Given entries Block Start

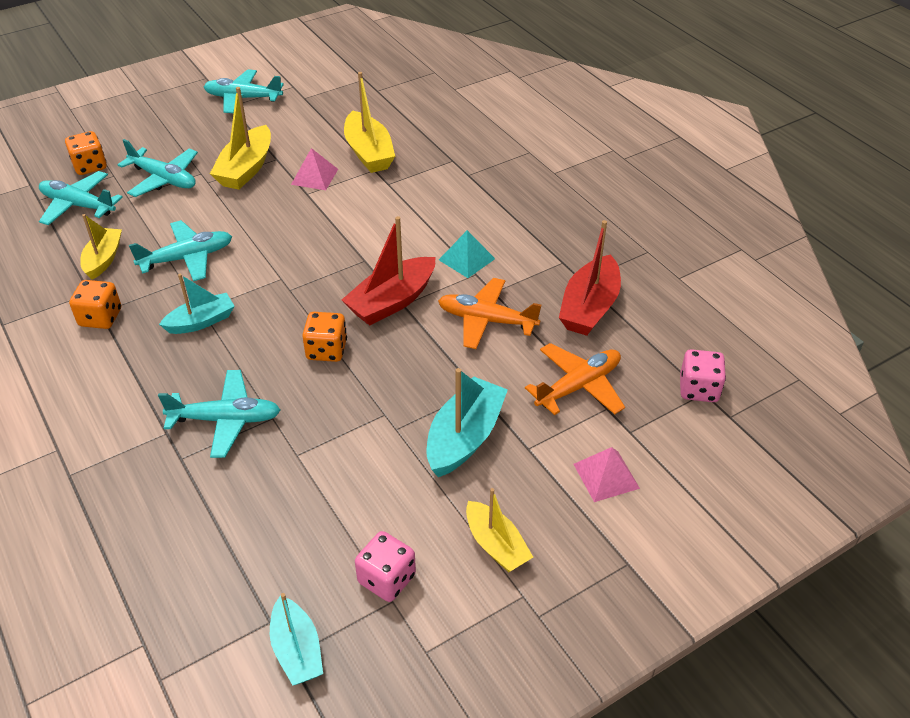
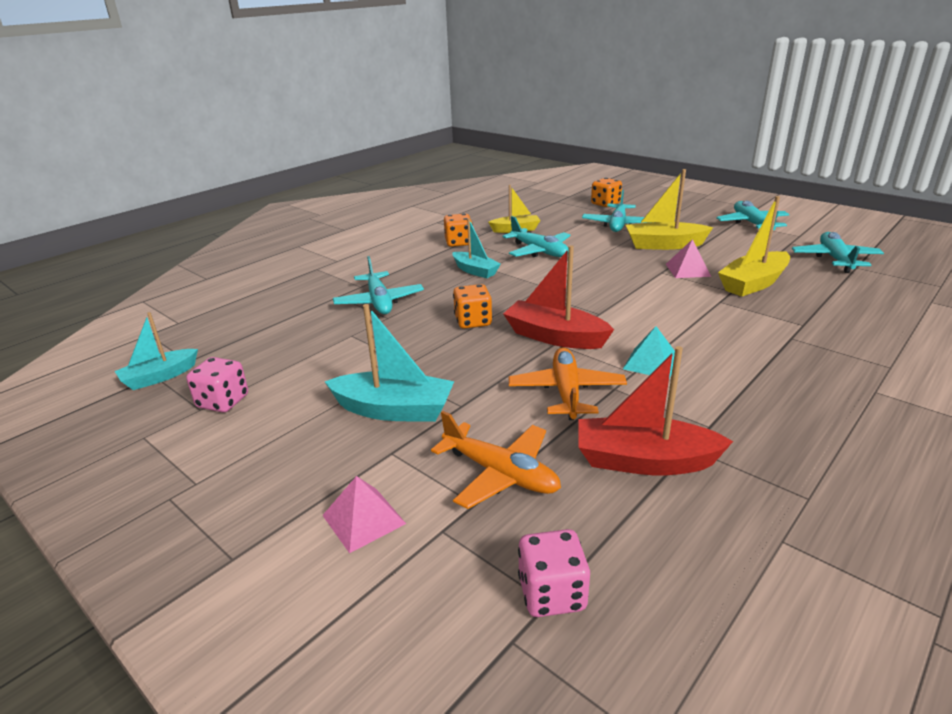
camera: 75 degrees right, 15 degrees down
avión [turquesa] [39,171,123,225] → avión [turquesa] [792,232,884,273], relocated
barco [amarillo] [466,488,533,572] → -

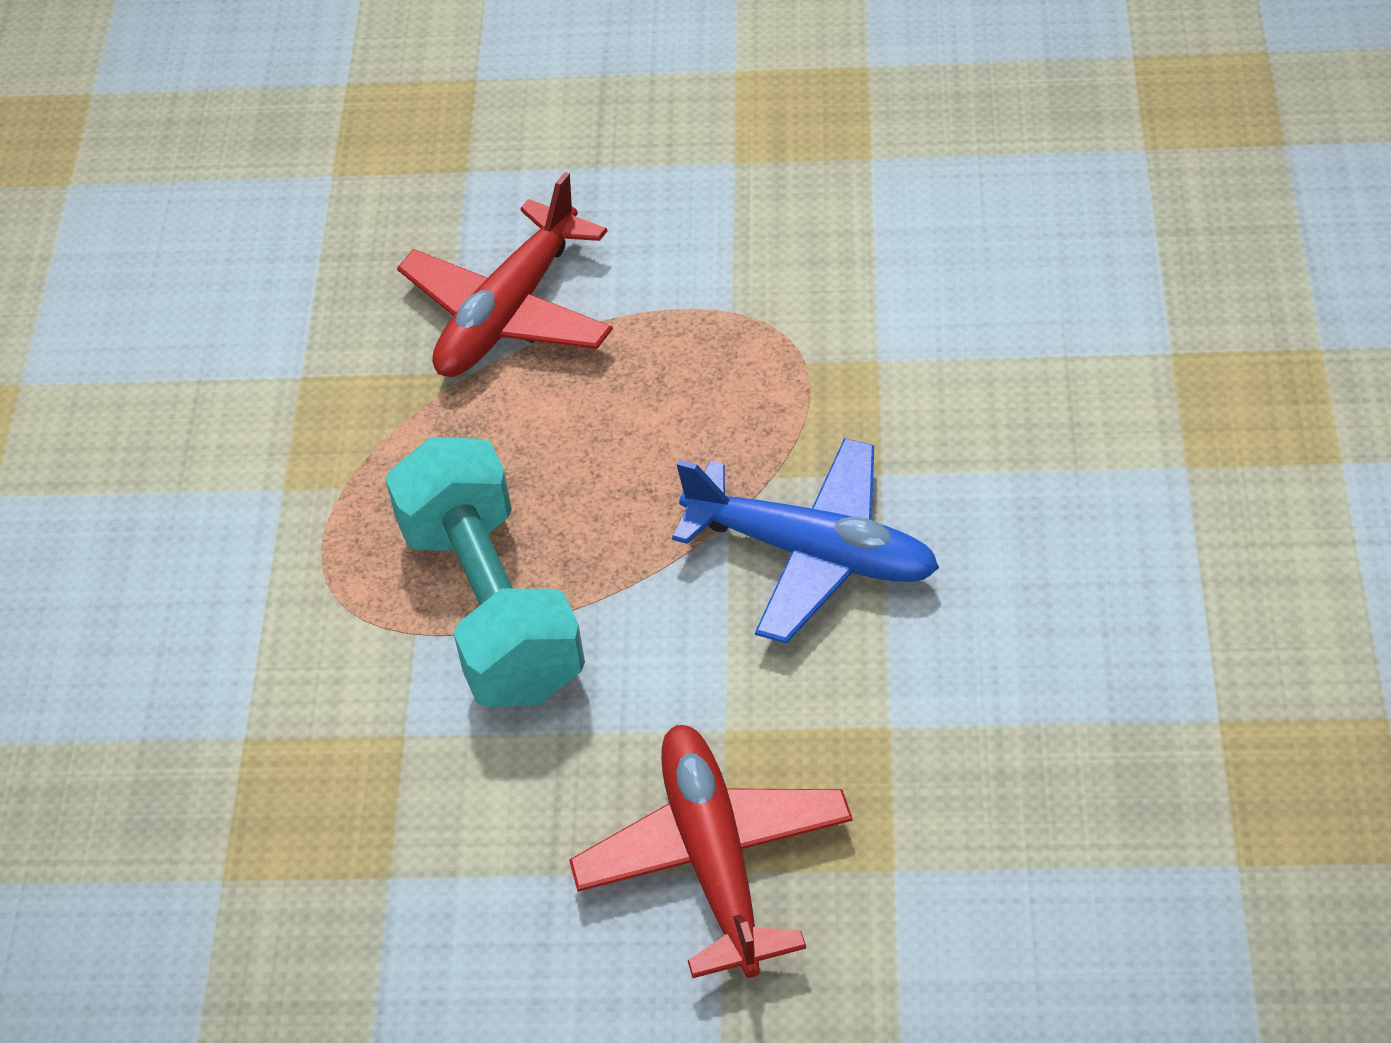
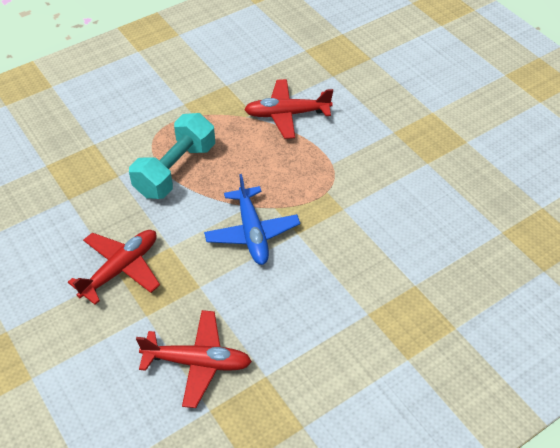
camera: 50 degrees right, 0 degrees up
- → avión [rojo] [136,310,252,408]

Given entries Block End

» **Problem**
Exactly as they appear above, write out all the entries, but not the images.

» **Solution for this exercise**
camera: 75 degrees right, 15 degrees down
avión [turquesa] [39,171,123,225] → avión [turquesa] [792,232,884,273], relocated
barco [amarillo] [466,488,533,572] → -

camera: 50 degrees right, 0 degrees up
- → avión [rojo] [136,310,252,408]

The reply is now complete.